━━━━━ RECORDS FOR THIS TASK ━━━━━

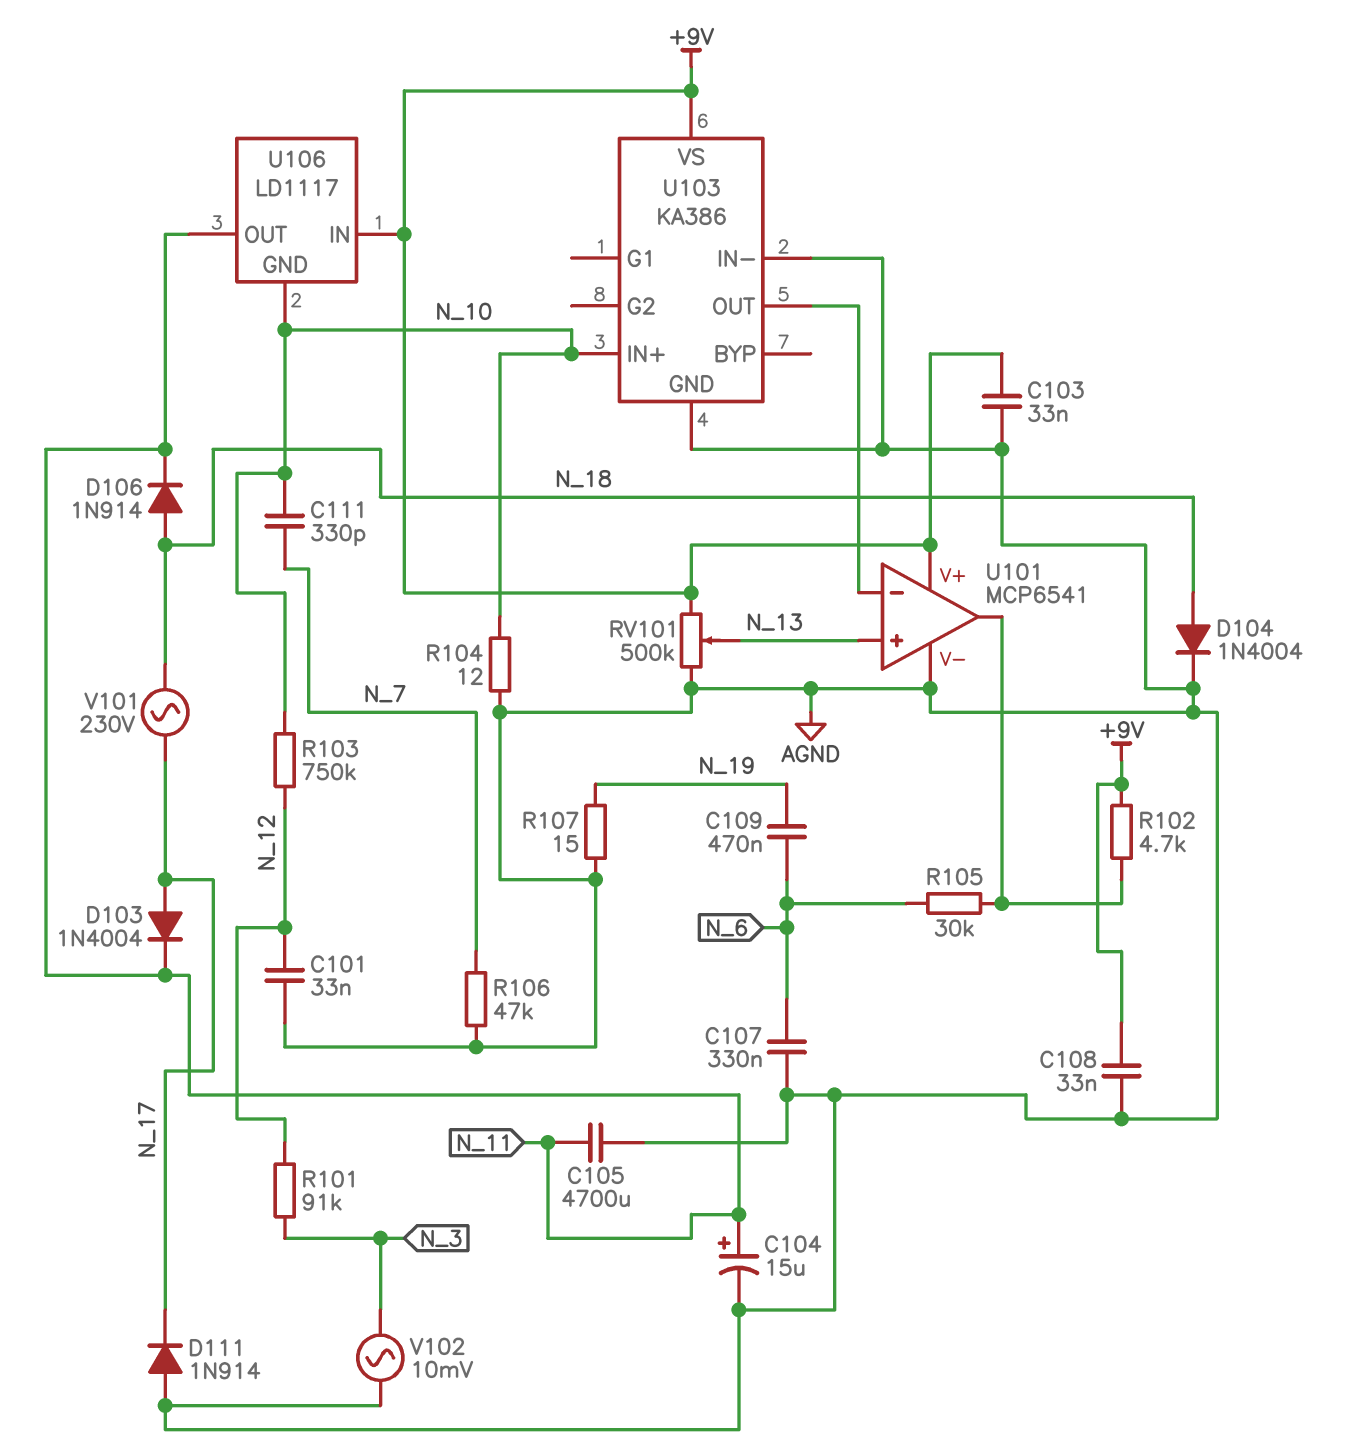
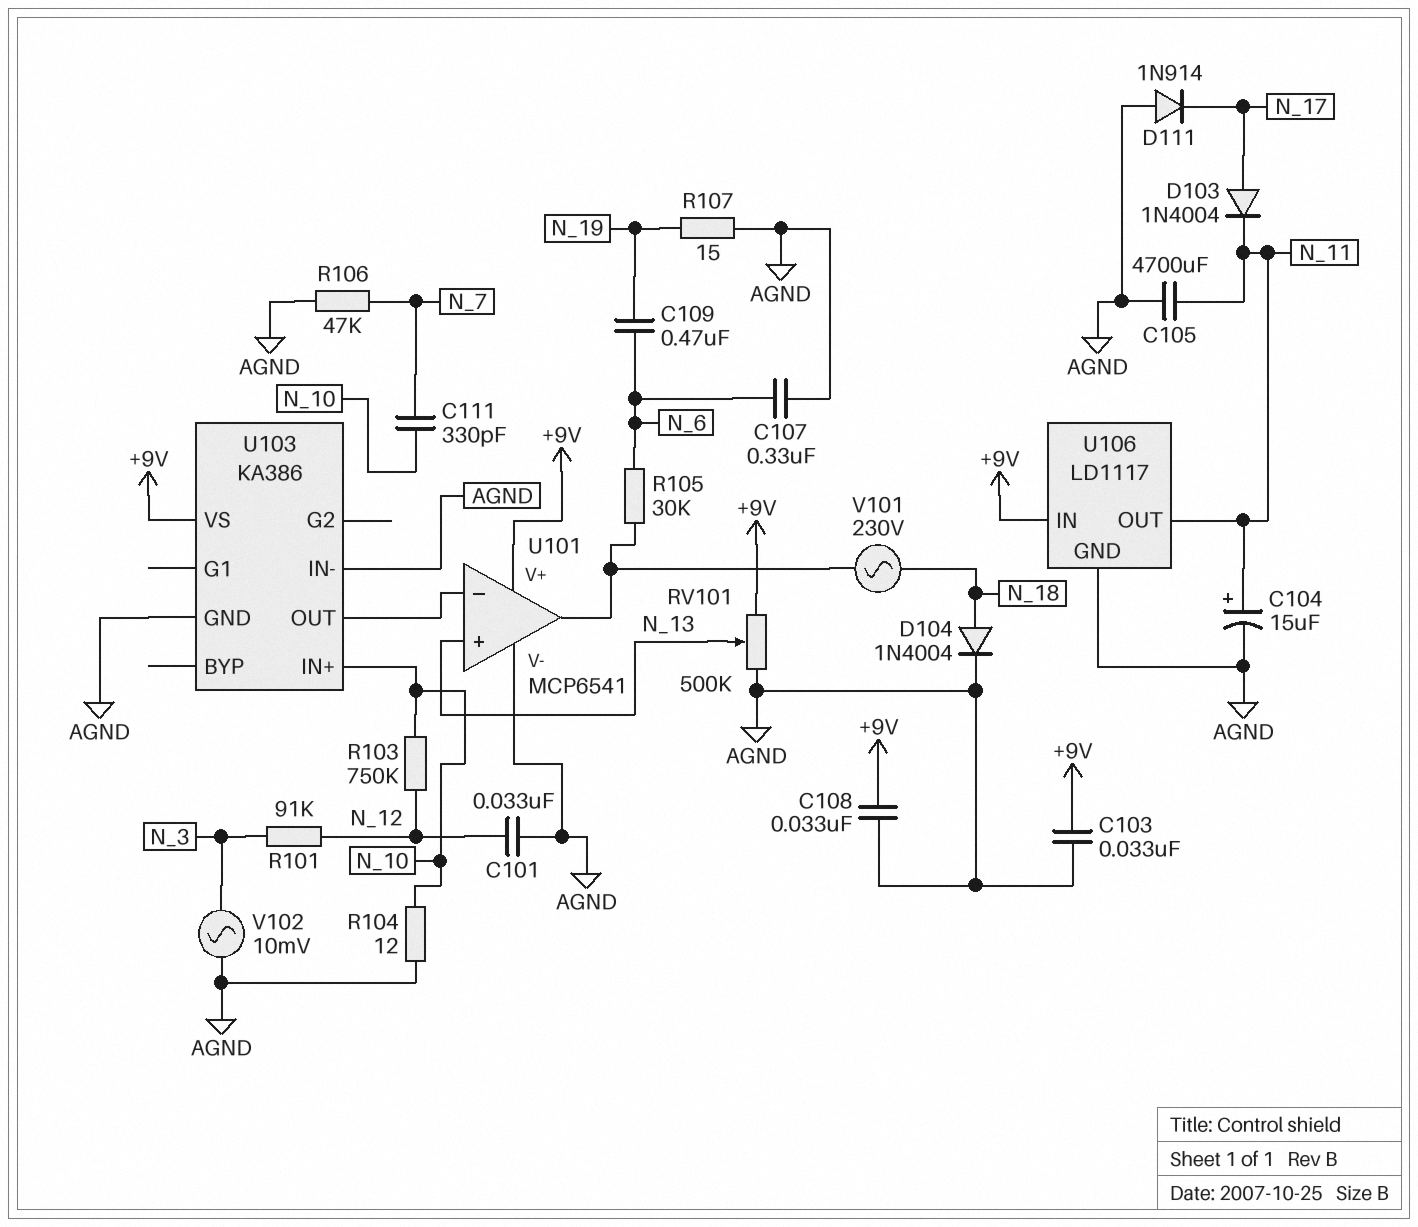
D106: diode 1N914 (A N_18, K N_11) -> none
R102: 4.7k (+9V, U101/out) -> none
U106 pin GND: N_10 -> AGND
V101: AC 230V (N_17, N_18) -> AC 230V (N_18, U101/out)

━━━━━
━━━━━ RECORDS FOR THIS TASK ━━━━━

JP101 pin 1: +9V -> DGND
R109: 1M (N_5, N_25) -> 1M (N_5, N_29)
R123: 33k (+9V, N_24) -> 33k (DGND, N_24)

━━━━━

YOUR GOAL: In the listing above, find the line with "D106: diode 1N914 (A N_18, K N_11) -> none" and the line with "V101: AC 230V"; set down exactly those two lines and every line between them, nothing more.

WRITTEN ANSWER:
D106: diode 1N914 (A N_18, K N_11) -> none
R102: 4.7k (+9V, U101/out) -> none
U106 pin GND: N_10 -> AGND
V101: AC 230V (N_17, N_18) -> AC 230V (N_18, U101/out)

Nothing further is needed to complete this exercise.